● **Exercise task**:
Copy out the lines of the listing below word for word, from the line holding "Output the [X, Y]" through the end of the listing, both ends included.

(Data items)
* Begin *
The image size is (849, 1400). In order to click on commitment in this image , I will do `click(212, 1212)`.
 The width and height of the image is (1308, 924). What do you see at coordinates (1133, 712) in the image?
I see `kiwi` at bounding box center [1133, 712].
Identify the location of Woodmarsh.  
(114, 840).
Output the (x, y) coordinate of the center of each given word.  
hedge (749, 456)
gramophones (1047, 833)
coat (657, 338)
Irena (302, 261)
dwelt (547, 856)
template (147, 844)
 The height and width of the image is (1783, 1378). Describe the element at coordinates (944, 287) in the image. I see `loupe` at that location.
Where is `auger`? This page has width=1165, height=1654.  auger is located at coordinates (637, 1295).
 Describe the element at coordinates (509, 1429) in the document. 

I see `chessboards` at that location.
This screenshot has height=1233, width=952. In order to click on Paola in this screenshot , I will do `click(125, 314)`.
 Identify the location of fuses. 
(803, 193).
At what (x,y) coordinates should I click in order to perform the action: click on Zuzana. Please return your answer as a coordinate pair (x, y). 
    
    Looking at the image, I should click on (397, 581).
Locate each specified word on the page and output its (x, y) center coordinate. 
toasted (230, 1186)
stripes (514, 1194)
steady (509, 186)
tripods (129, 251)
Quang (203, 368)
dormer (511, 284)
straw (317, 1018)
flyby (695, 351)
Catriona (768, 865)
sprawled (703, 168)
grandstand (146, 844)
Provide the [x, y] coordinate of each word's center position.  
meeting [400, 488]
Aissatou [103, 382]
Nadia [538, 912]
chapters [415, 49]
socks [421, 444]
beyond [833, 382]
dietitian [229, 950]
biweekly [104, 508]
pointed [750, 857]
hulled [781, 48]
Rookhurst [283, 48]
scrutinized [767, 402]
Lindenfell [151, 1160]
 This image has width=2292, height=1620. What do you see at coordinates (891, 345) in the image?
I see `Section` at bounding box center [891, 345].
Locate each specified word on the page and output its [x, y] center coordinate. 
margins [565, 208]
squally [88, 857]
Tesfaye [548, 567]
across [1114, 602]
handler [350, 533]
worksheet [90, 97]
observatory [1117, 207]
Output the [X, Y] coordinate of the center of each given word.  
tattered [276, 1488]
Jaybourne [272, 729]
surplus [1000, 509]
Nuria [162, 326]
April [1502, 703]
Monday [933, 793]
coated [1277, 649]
* End *
● **Task result**:
Output the [X, Y] coordinate of the center of each given word.  
tattered [276, 1488]
Jaybourne [272, 729]
surplus [1000, 509]
Nuria [162, 326]
April [1502, 703]
Monday [933, 793]
coated [1277, 649]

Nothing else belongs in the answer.